[Colored object listings]
════════

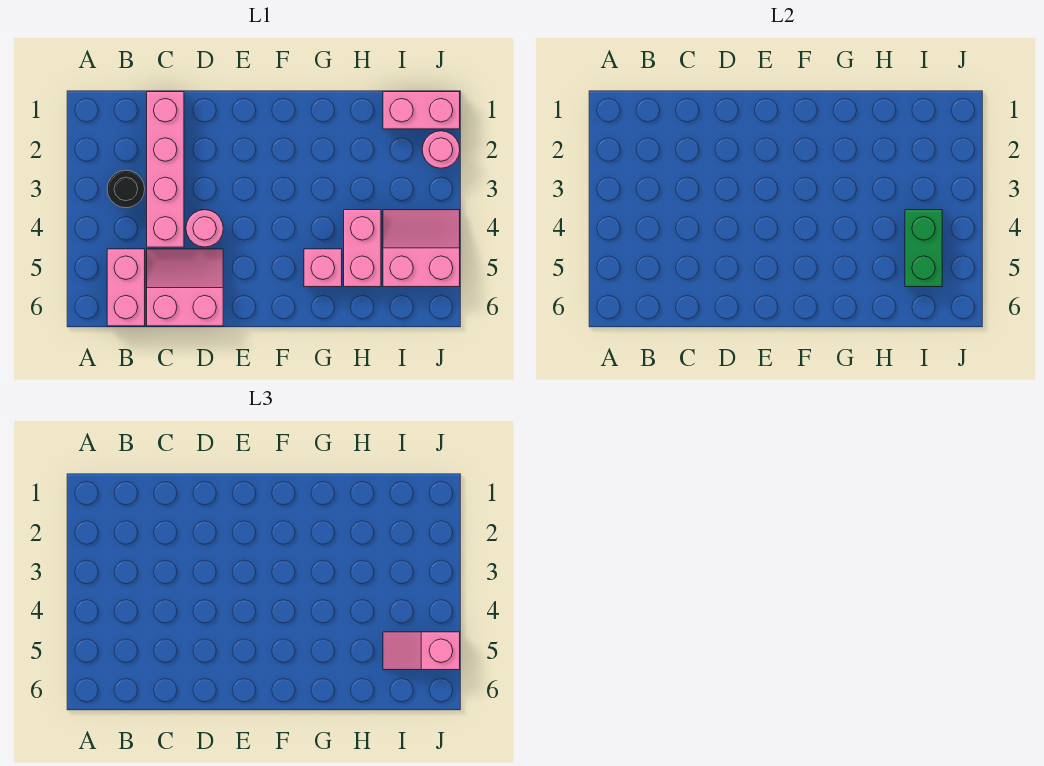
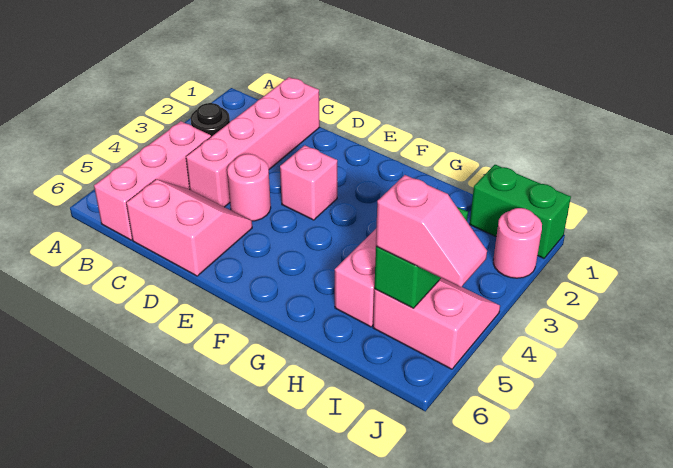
pink 1x2 brick [107,249,145,326] -> pink 1x3 brick [94,121,211,240]
pink 1x1 brick [304,249,342,287] -> pink 1x1 brick moved to [280,145,337,220]
pink 1x2 brick [383,92,460,129] -> green 1x2 brick [470,165,571,258]
pink 1x2 slope [383,632,460,670] -> pink 1x2 slope turned to [376,175,487,287]

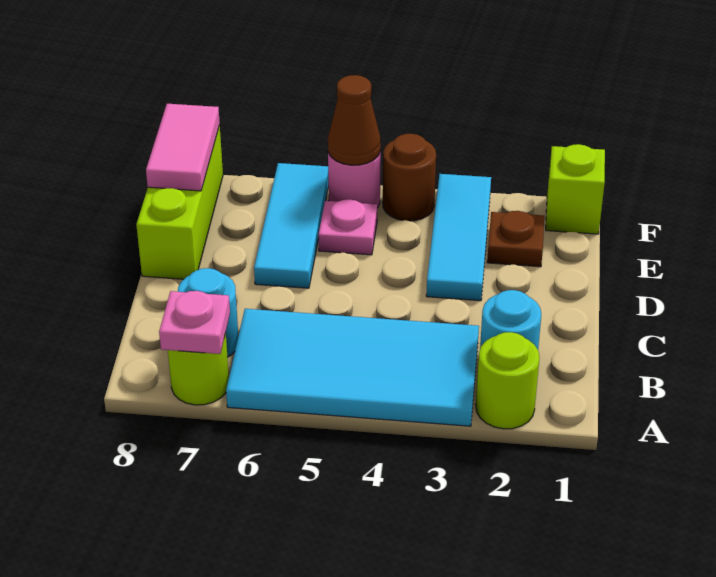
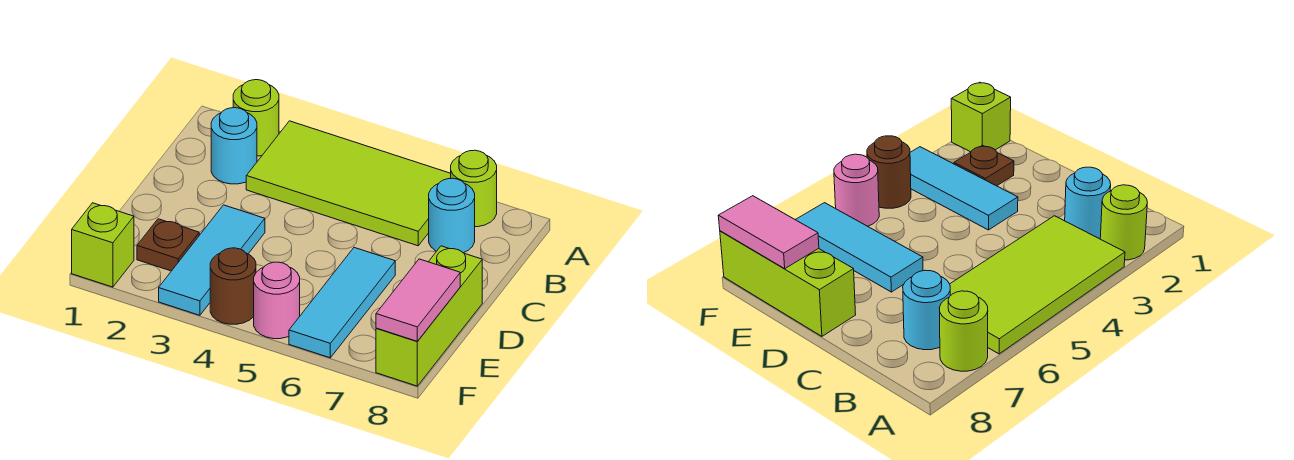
cyan 2x4 tile [226,309,479,426] -> lime 2x4 tile [246,121,451,246]
pink 1x1 plate [159,291,230,354] -> none
pink 1x1 plate [319,199,377,255] -> none
brown 1x1 cone [328,75,381,165] -> none

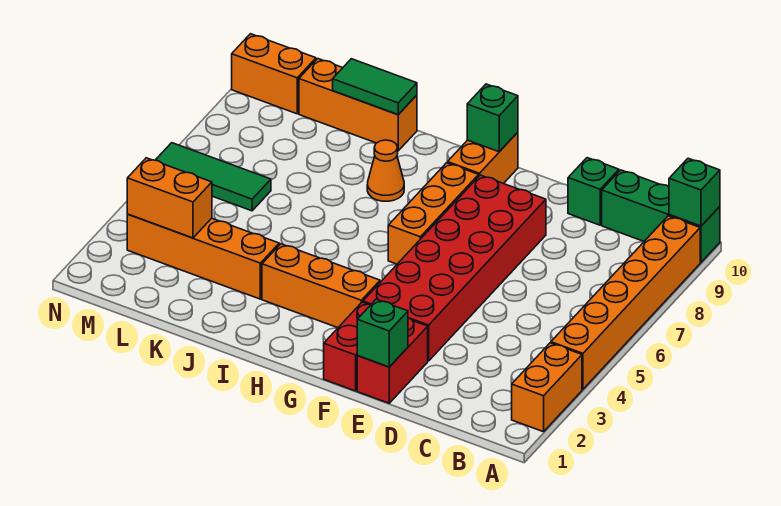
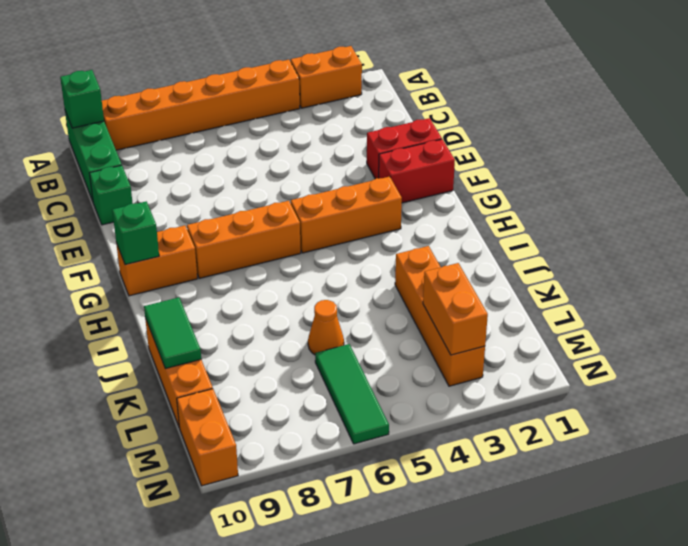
green 1x1 brick [357,299,408,367] -> none
red 2x6 brick [363,175,546,361] -> none
orange 1x3 brick [262,244,380,328] -> orange 1x3 brick turned to [291,176,402,253]
orange 1x1 cone [367,140,404,201] -> orange 1x1 cone moved to [308,300,344,355]

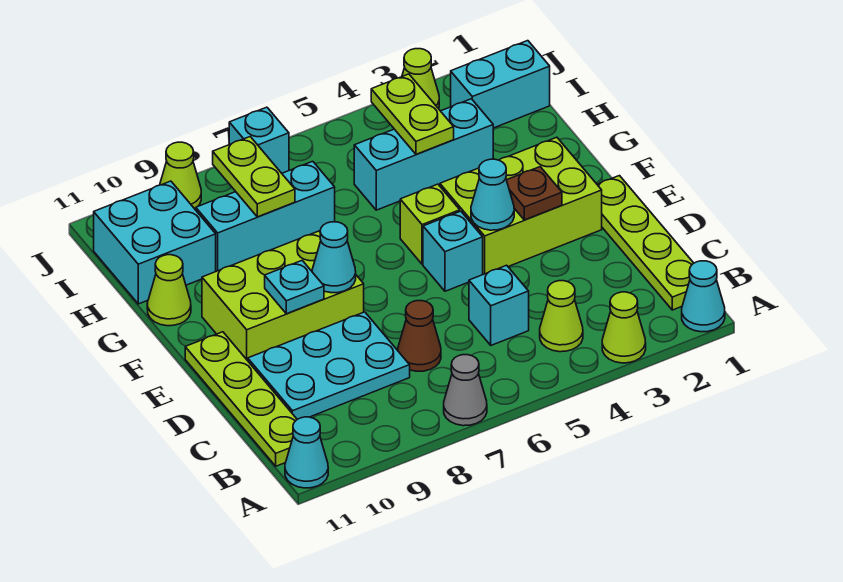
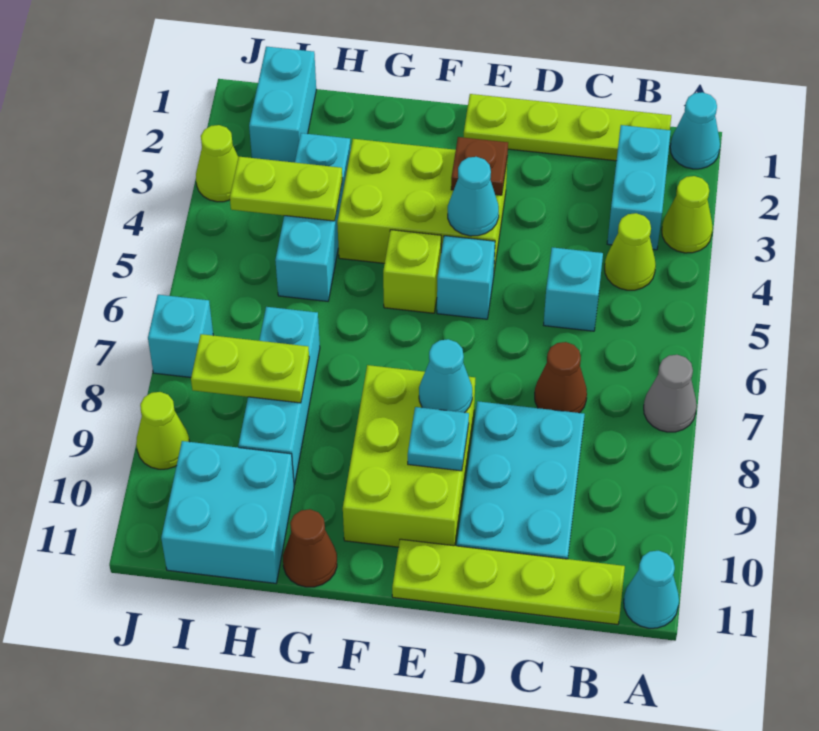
none -> cyan 1x2 brick [607,125,671,250]
lime 2x3 brick [440,137,602,274] -> lime 2x3 brick turned to [337,139,508,271]
lime 1x1 cone [147,255,191,326] -> brown 1x1 cone [283,509,337,587]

════════

EXERCISE DESCRIPTION: Begin at the first line of the data above and repeat each line exactly, stopping after the line containing "pink 1x1 plate [319,199,377,255] -> none". Omit the pictures.

RESPONSE:
pink 1x2 brick [107,249,145,326] -> pink 1x3 brick [94,121,211,240]
pink 1x1 brick [304,249,342,287] -> pink 1x1 brick moved to [280,145,337,220]
pink 1x2 brick [383,92,460,129] -> green 1x2 brick [470,165,571,258]
pink 1x2 slope [383,632,460,670] -> pink 1x2 slope turned to [376,175,487,287]

cyan 2x4 tile [226,309,479,426] -> lime 2x4 tile [246,121,451,246]
pink 1x1 plate [159,291,230,354] -> none
pink 1x1 plate [319,199,377,255] -> none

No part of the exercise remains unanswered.